_Working data_
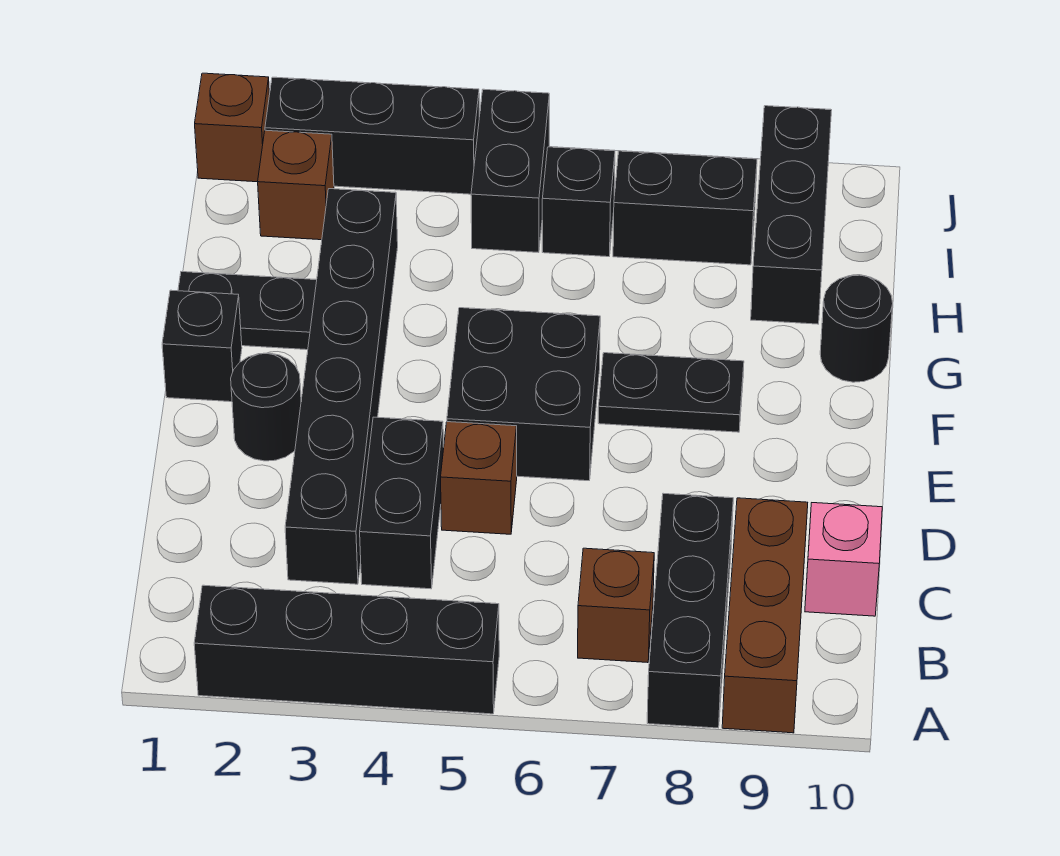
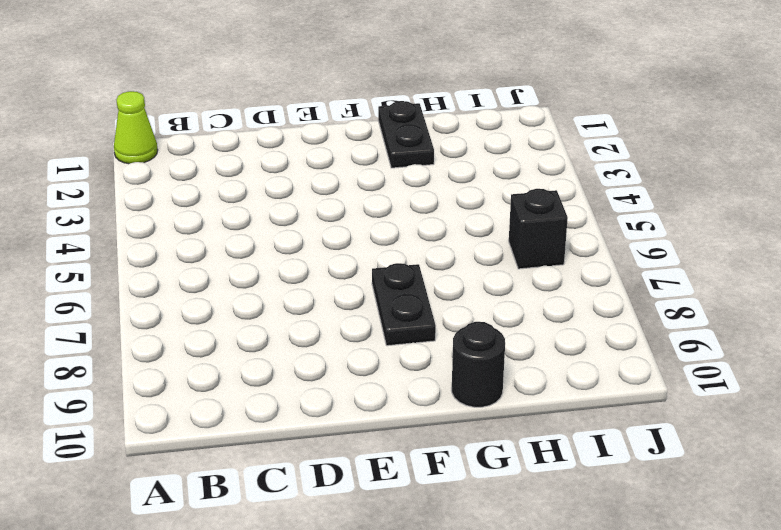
lime cone A1 level 1 -> none
none -> black brick A2:A5 level 1
none -> black brick A8:C8 level 1
none -> brown brick A9:C9 level 1

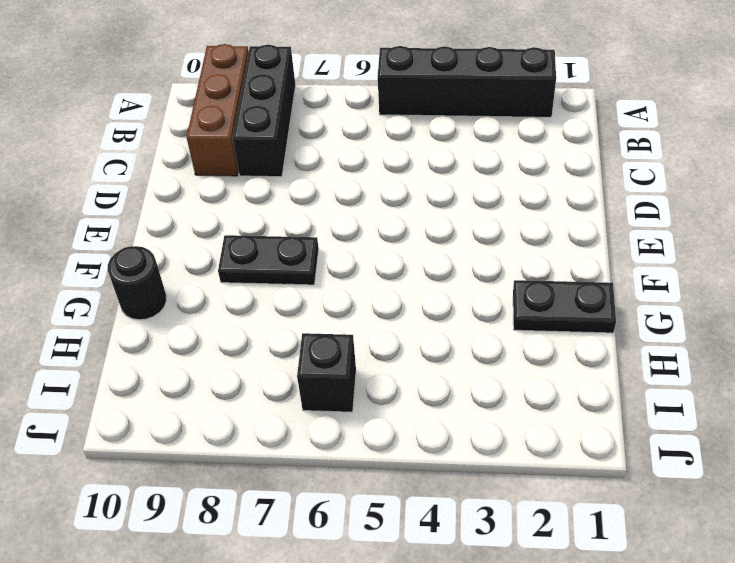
none -> brown brick B7 level 1
none -> black brick C3:H3 level 1
none -> black brick C4:D4 level 1

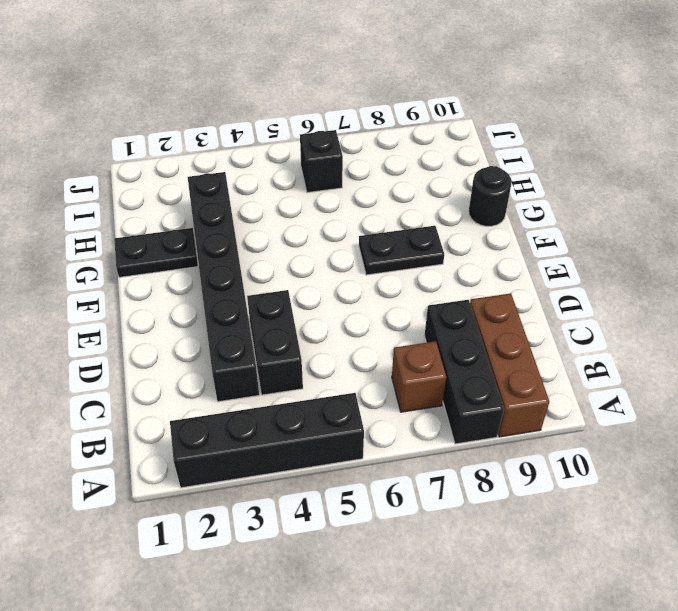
none -> pink brick C10 level 1
none -> brown brick D5 level 1
none -> black round brick E2 level 1

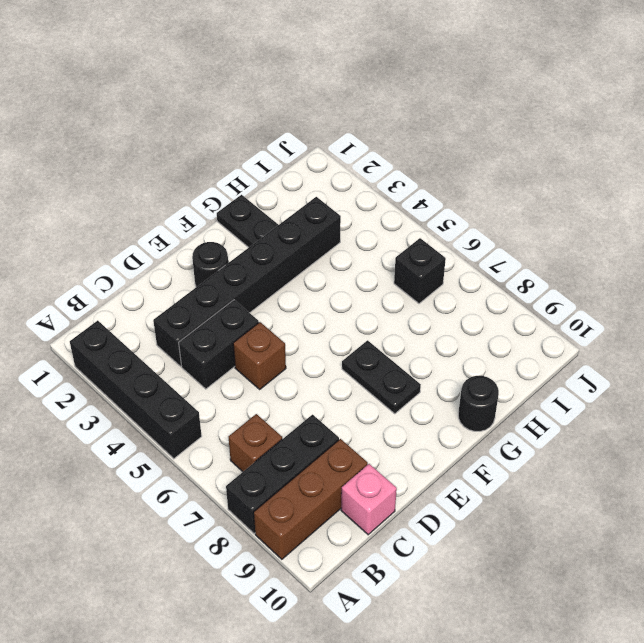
none -> black brick E5:F6 level 1
none -> black brick F1 level 1
none -> black brick H9:J9 level 1

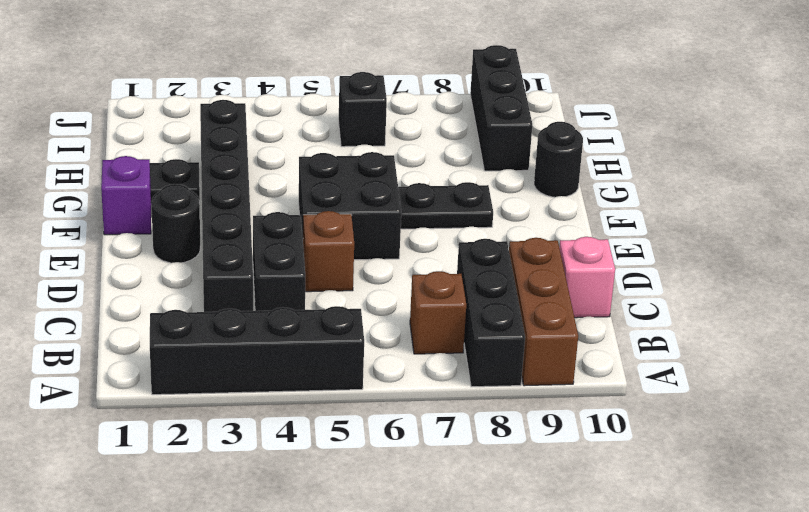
purple brick F1 level 1 -> black brick F1 level 1
none -> brown brick I2 level 1
none -> black brick I5:J5 level 1
none -> black brick I7:I8 level 1

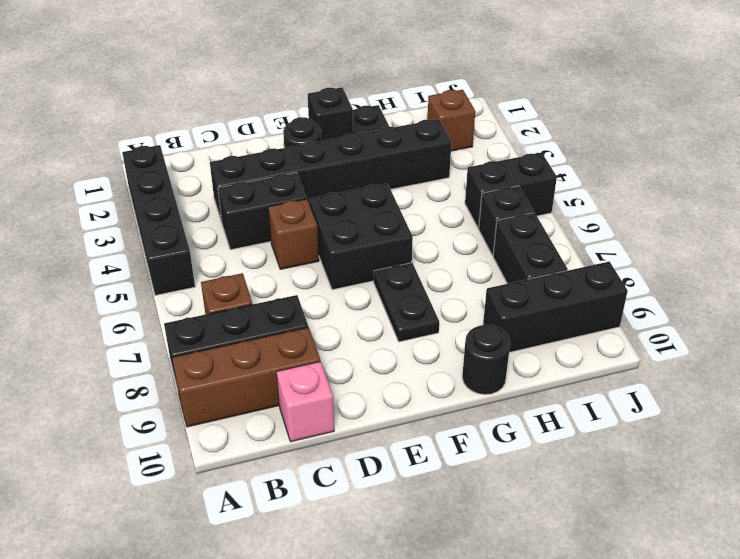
none -> brown brick J1 level 1
none -> black brick J2:J4 level 1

_What the exercise asks_
The copy must begin with the line containing "none -> black brick I5:J5 level 1", end with the last line of the material, match each line exactly, and hold no pictures.

_Exercise solution_
none -> black brick I5:J5 level 1
none -> black brick I7:I8 level 1

none -> brown brick J1 level 1
none -> black brick J2:J4 level 1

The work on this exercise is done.